**Task prompt:**
The complete data, repeated exactly, should form your response.

(Stored data)
============

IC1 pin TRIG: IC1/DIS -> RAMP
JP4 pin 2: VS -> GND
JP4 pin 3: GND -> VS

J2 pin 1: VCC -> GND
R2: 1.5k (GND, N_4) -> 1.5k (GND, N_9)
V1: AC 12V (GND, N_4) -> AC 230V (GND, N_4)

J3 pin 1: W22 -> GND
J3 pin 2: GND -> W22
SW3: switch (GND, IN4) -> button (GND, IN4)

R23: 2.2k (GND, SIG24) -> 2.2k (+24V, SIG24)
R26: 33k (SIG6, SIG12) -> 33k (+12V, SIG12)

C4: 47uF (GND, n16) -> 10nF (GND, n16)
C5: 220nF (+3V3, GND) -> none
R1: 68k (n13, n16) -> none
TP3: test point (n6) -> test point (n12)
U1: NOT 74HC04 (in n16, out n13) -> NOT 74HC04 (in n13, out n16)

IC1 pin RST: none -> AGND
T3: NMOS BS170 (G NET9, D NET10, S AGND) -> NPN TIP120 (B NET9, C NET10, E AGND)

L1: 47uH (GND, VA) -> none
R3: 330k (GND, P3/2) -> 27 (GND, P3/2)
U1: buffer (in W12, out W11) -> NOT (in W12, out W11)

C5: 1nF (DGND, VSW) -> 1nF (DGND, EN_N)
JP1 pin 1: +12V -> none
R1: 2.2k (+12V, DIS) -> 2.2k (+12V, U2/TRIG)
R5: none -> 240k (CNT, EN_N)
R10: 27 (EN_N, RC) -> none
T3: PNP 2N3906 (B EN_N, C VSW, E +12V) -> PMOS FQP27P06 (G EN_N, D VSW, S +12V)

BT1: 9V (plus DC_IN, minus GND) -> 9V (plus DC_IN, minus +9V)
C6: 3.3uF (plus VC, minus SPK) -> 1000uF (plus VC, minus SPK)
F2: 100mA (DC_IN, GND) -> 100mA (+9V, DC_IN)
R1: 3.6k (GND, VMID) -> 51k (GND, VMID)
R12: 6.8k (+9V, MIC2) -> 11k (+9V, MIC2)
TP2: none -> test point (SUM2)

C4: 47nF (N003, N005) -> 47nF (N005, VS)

============

**Expected answer:**
IC1 pin TRIG: IC1/DIS -> RAMP
JP4 pin 2: VS -> GND
JP4 pin 3: GND -> VS

J2 pin 1: VCC -> GND
R2: 1.5k (GND, N_4) -> 1.5k (GND, N_9)
V1: AC 12V (GND, N_4) -> AC 230V (GND, N_4)

J3 pin 1: W22 -> GND
J3 pin 2: GND -> W22
SW3: switch (GND, IN4) -> button (GND, IN4)

R23: 2.2k (GND, SIG24) -> 2.2k (+24V, SIG24)
R26: 33k (SIG6, SIG12) -> 33k (+12V, SIG12)

C4: 47uF (GND, n16) -> 10nF (GND, n16)
C5: 220nF (+3V3, GND) -> none
R1: 68k (n13, n16) -> none
TP3: test point (n6) -> test point (n12)
U1: NOT 74HC04 (in n16, out n13) -> NOT 74HC04 (in n13, out n16)

IC1 pin RST: none -> AGND
T3: NMOS BS170 (G NET9, D NET10, S AGND) -> NPN TIP120 (B NET9, C NET10, E AGND)

L1: 47uH (GND, VA) -> none
R3: 330k (GND, P3/2) -> 27 (GND, P3/2)
U1: buffer (in W12, out W11) -> NOT (in W12, out W11)

C5: 1nF (DGND, VSW) -> 1nF (DGND, EN_N)
JP1 pin 1: +12V -> none
R1: 2.2k (+12V, DIS) -> 2.2k (+12V, U2/TRIG)
R5: none -> 240k (CNT, EN_N)
R10: 27 (EN_N, RC) -> none
T3: PNP 2N3906 (B EN_N, C VSW, E +12V) -> PMOS FQP27P06 (G EN_N, D VSW, S +12V)

BT1: 9V (plus DC_IN, minus GND) -> 9V (plus DC_IN, minus +9V)
C6: 3.3uF (plus VC, minus SPK) -> 1000uF (plus VC, minus SPK)
F2: 100mA (DC_IN, GND) -> 100mA (+9V, DC_IN)
R1: 3.6k (GND, VMID) -> 51k (GND, VMID)
R12: 6.8k (+9V, MIC2) -> 11k (+9V, MIC2)
TP2: none -> test point (SUM2)

C4: 47nF (N003, N005) -> 47nF (N005, VS)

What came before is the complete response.